- [TO DO] Output all of the data below exactly as given.

- [SOURCE DATA]

--------

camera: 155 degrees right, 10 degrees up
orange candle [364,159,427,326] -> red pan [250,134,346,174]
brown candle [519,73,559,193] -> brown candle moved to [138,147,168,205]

--------

- [TASK OUTPUT]
camera: 155 degrees right, 10 degrees up
orange candle [364,159,427,326] -> red pan [250,134,346,174]
brown candle [519,73,559,193] -> brown candle moved to [138,147,168,205]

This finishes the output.